■ **WHAT IS NEEDED**
Write out each record in full and exactly as given. Skip any pictures.

Before and after images:
************
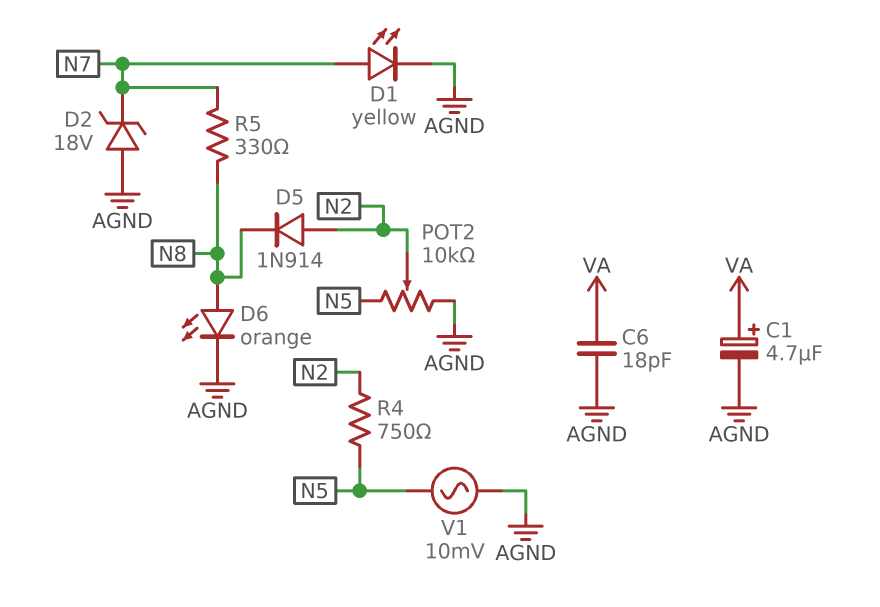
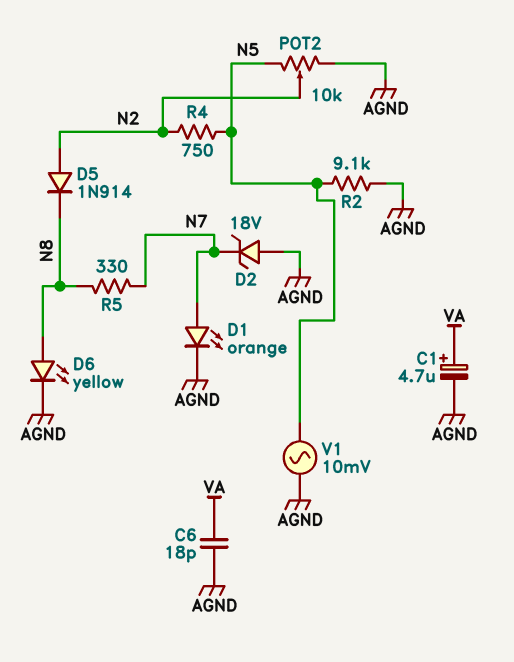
D1: LED yellow (A N7, K AGND) -> LED orange (A N7, K AGND)
D6: LED orange (A N8, K AGND) -> LED yellow (A N8, K AGND)
R2: none -> 9.1k (AGND, N5)

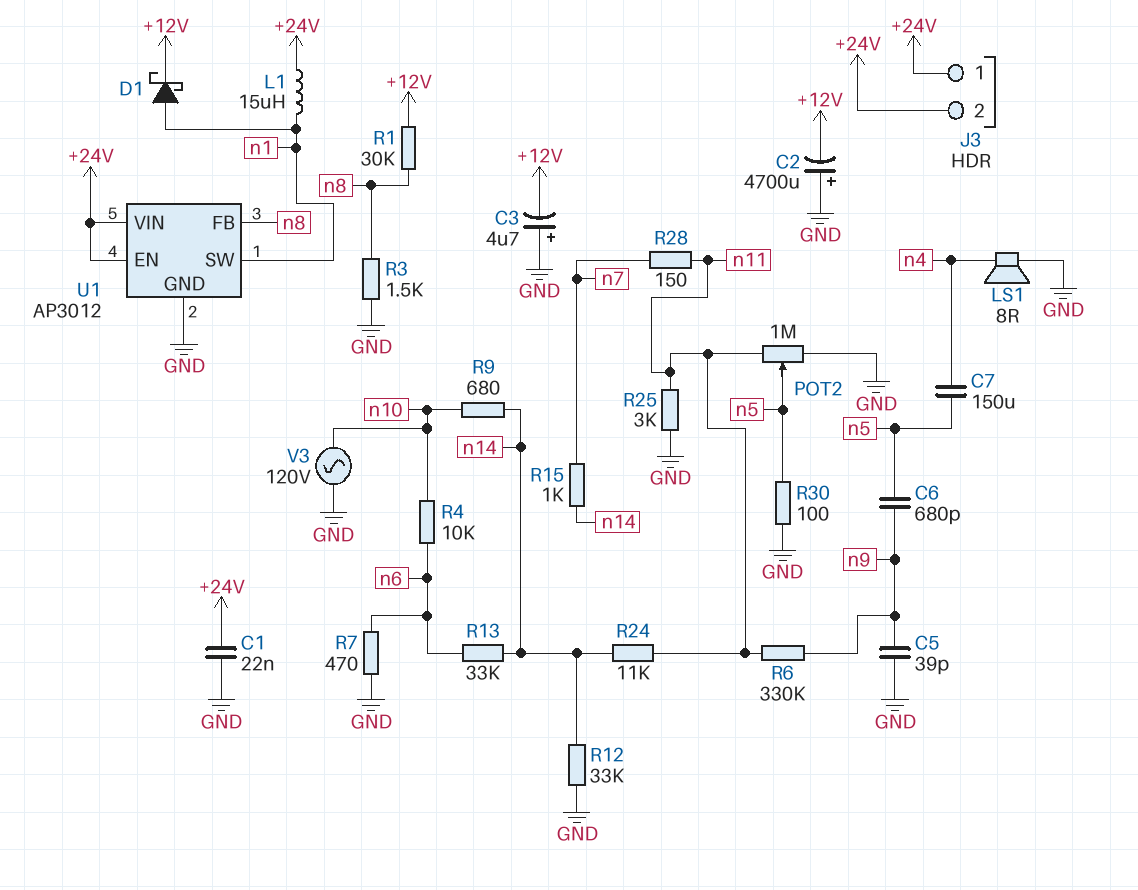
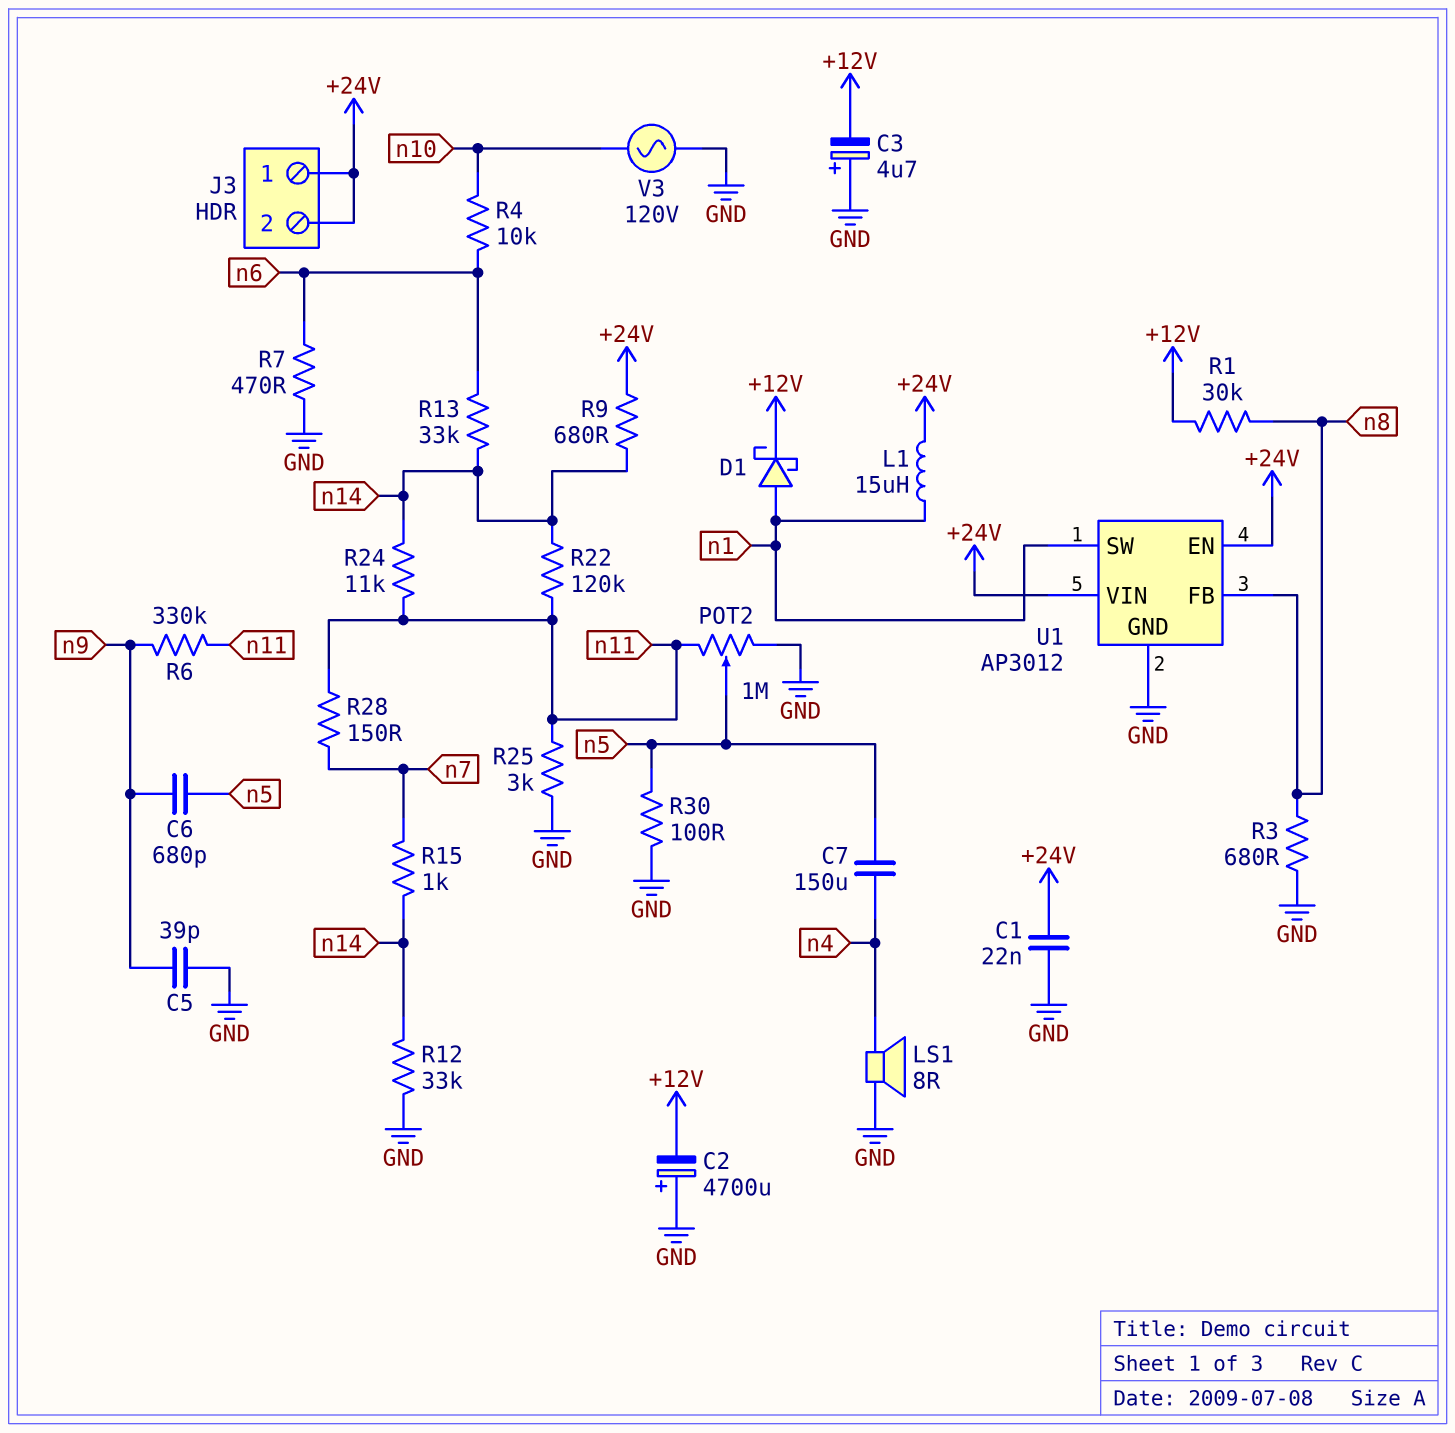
R3: 1.5k (GND, n8) -> 680 (GND, n8)
R9: 680 (n10, n14) -> 680 (+24V, n14)
R22: none -> 120k (n11, n14)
************
■ **ANSWER**
D1: LED yellow (A N7, K AGND) -> LED orange (A N7, K AGND)
D6: LED orange (A N8, K AGND) -> LED yellow (A N8, K AGND)
R2: none -> 9.1k (AGND, N5)

R3: 1.5k (GND, n8) -> 680 (GND, n8)
R9: 680 (n10, n14) -> 680 (+24V, n14)
R22: none -> 120k (n11, n14)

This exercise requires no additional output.